REQUIRED ACTION » Make an exact copy of the records below, leaving every image out.

———

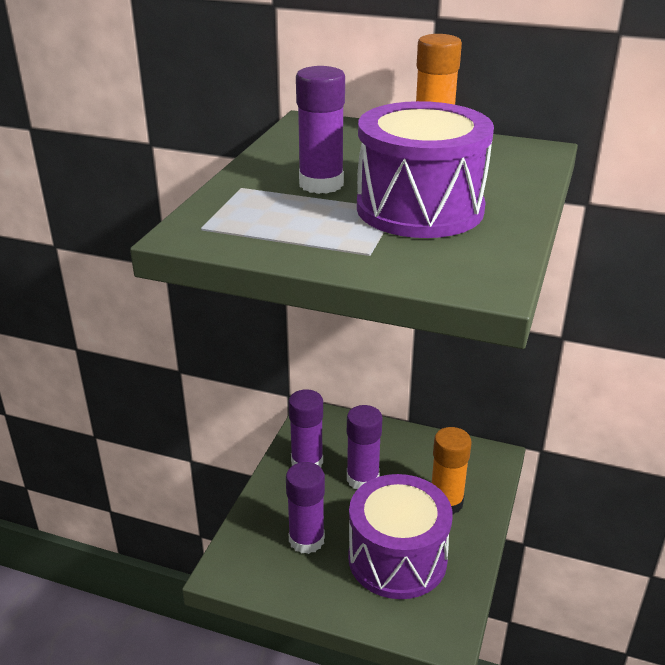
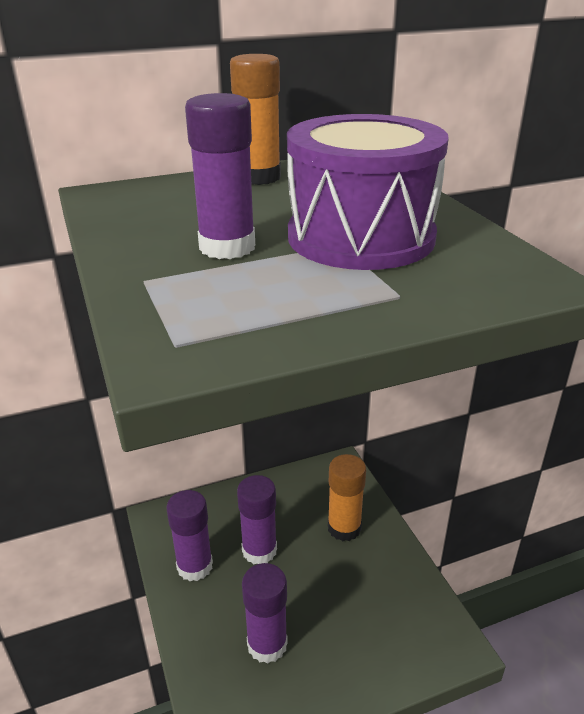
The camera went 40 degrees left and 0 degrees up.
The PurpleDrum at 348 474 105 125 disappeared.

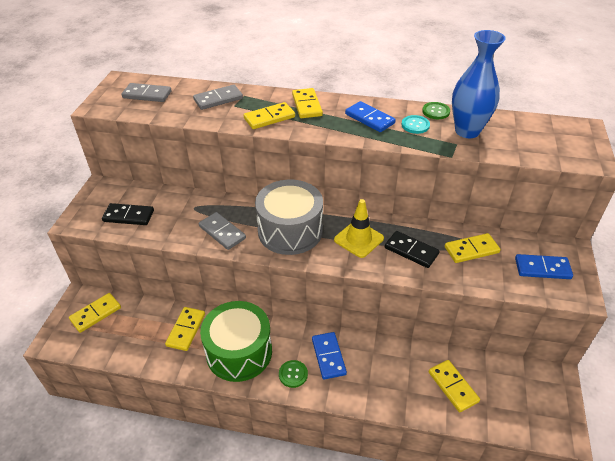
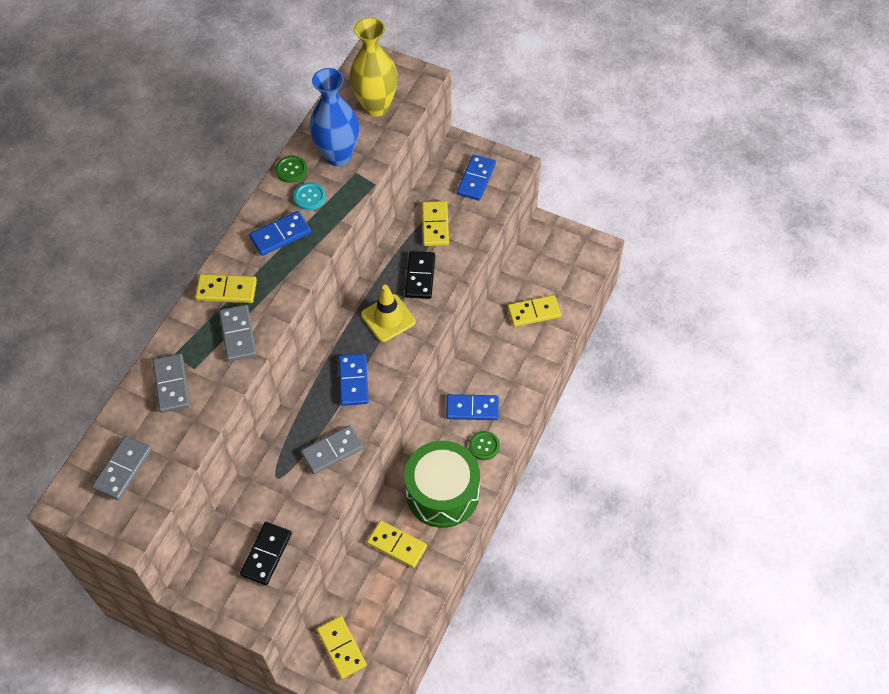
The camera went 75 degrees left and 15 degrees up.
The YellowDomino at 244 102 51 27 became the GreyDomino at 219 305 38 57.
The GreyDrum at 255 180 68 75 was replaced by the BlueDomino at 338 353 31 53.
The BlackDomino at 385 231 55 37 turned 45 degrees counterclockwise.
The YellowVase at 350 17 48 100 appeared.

———

EXPECTED ANSWER »
The camera went 40 degrees left and 0 degrees up.
The PurpleDrum at 348 474 105 125 disappeared.

The camera went 75 degrees left and 15 degrees up.
The YellowDomino at 244 102 51 27 became the GreyDomino at 219 305 38 57.
The GreyDrum at 255 180 68 75 was replaced by the BlueDomino at 338 353 31 53.
The BlackDomino at 385 231 55 37 turned 45 degrees counterclockwise.
The YellowVase at 350 17 48 100 appeared.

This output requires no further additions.